Exercise aim:
Only the lines holding "left" are wanted. Copy every one from the records below.
Extracted material section start
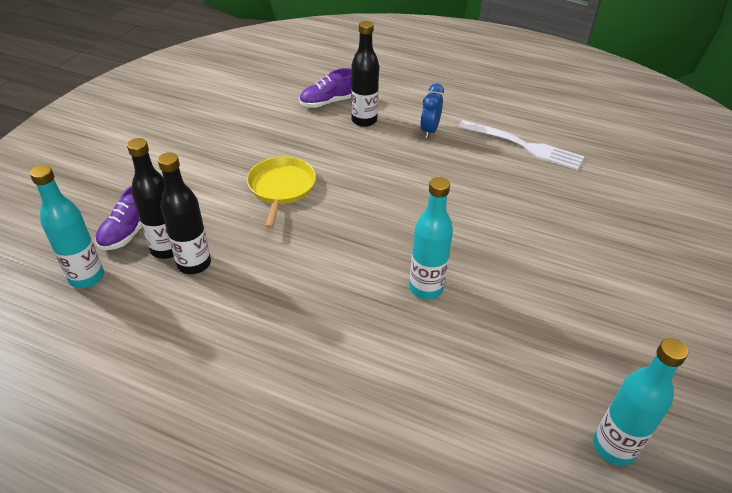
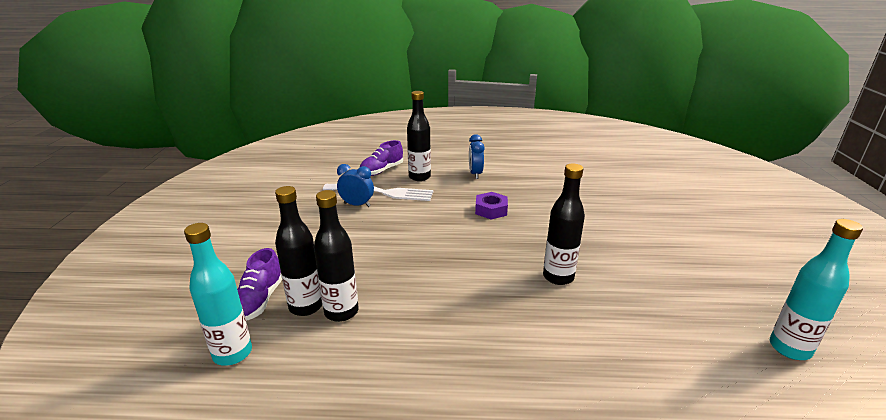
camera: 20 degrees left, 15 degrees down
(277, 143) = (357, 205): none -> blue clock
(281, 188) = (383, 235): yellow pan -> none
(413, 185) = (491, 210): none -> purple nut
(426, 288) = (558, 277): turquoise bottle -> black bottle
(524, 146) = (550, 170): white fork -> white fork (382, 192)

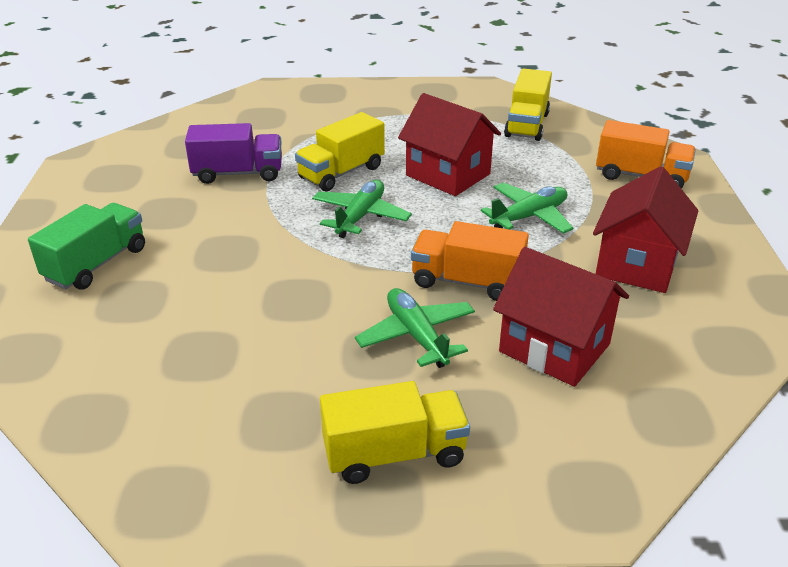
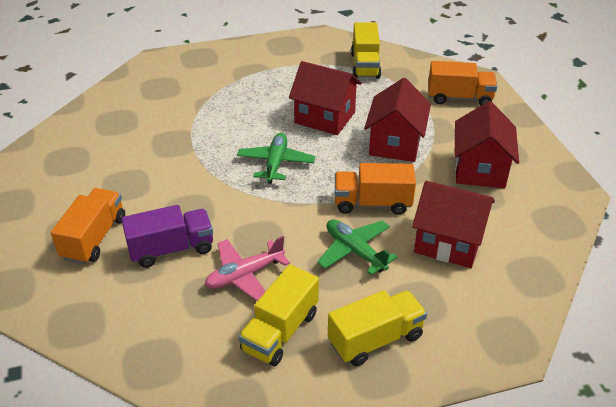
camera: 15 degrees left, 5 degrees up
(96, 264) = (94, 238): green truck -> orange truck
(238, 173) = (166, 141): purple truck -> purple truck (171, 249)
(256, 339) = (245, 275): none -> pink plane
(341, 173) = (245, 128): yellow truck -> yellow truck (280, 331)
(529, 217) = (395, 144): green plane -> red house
Extracted material section end
Result below:
camera: 20 degrees left, 15 degrees down
camera: 15 degrees left, 5 degrees up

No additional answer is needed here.